Without including any picture, return the complete set of records exactly.
╔══
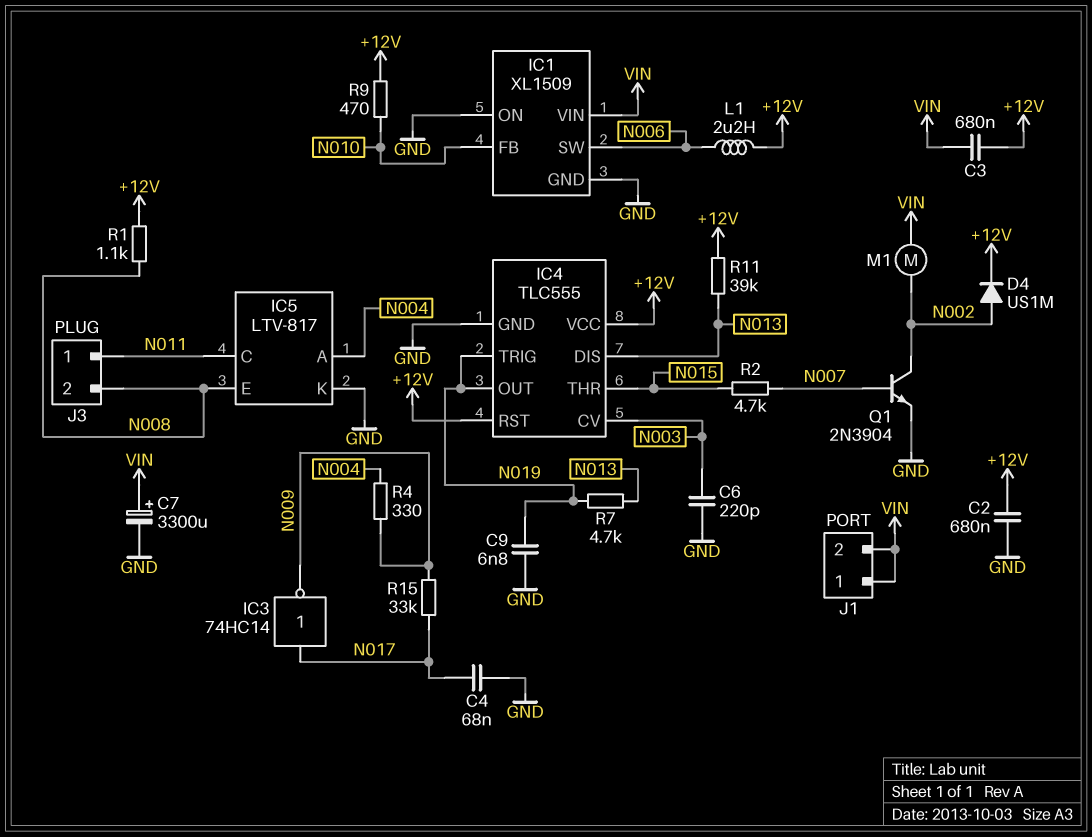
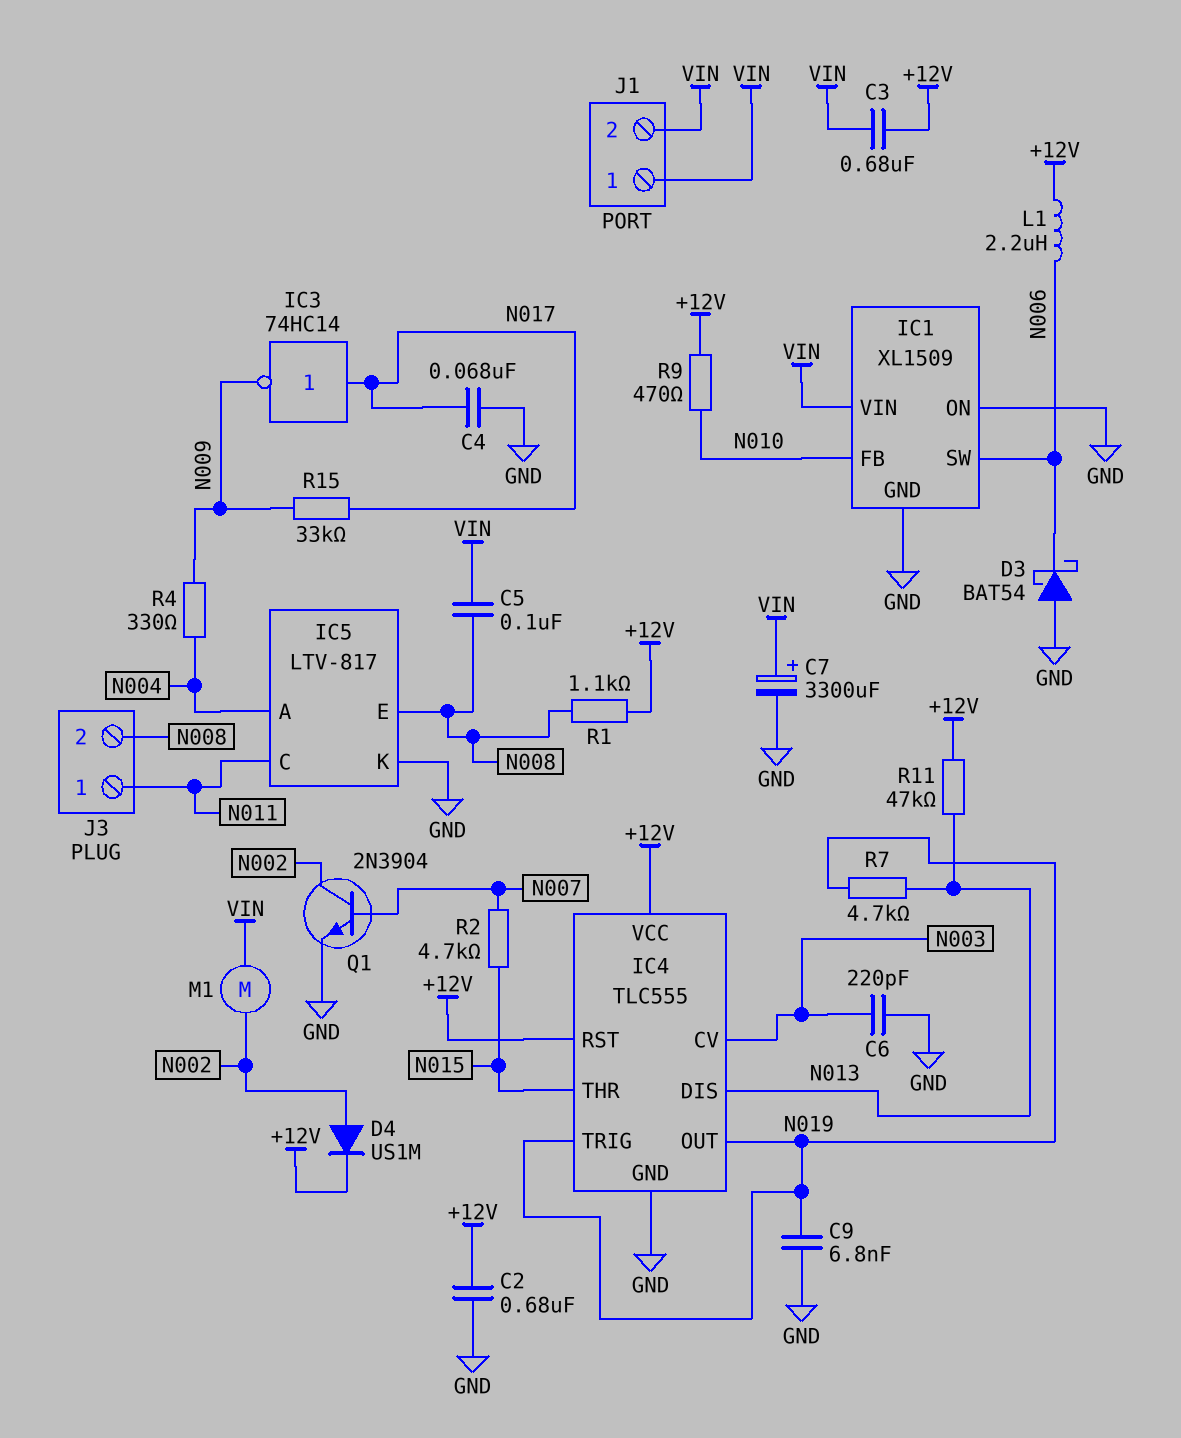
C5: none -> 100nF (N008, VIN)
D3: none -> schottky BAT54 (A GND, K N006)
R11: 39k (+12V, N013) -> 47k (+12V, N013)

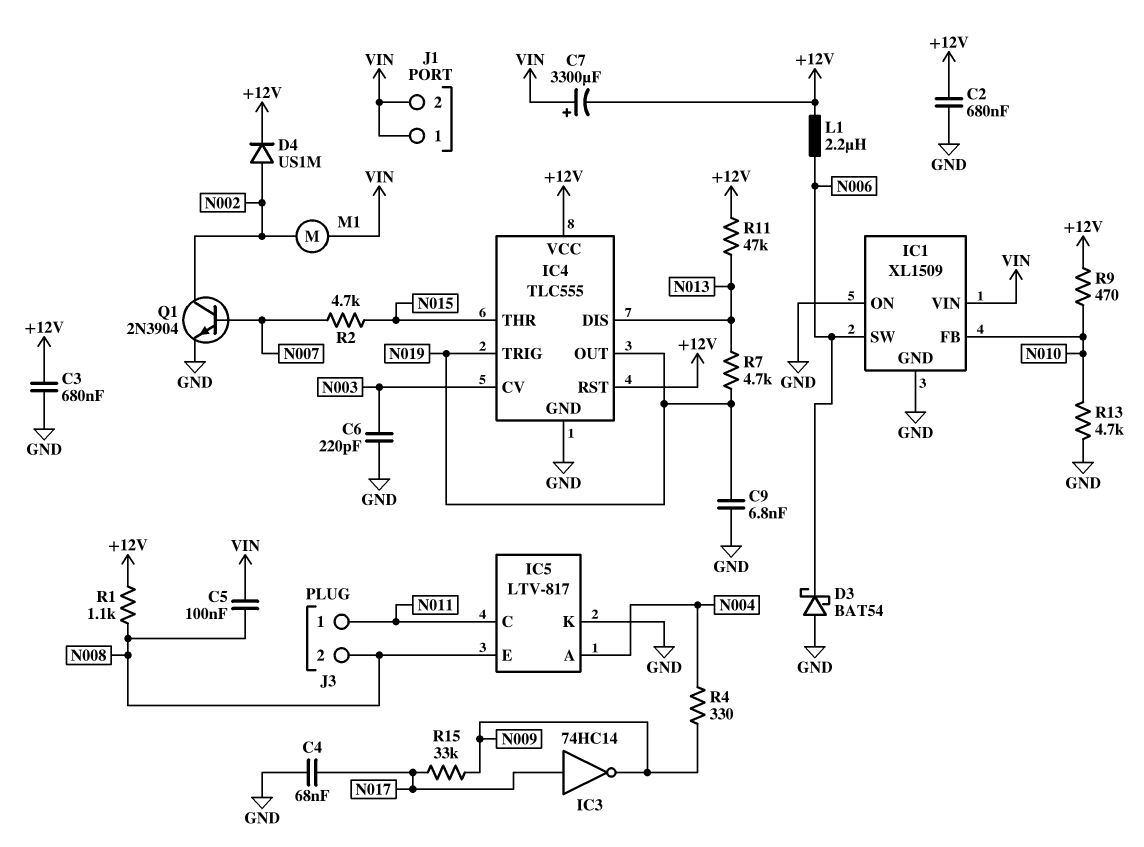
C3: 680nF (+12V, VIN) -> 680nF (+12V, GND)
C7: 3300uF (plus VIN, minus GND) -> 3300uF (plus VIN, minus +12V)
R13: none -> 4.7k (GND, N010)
╚══
## SOLUTION TO THIS PROBLEM
C5: none -> 100nF (N008, VIN)
D3: none -> schottky BAT54 (A GND, K N006)
R11: 39k (+12V, N013) -> 47k (+12V, N013)

C3: 680nF (+12V, VIN) -> 680nF (+12V, GND)
C7: 3300uF (plus VIN, minus GND) -> 3300uF (plus VIN, minus +12V)
R13: none -> 4.7k (GND, N010)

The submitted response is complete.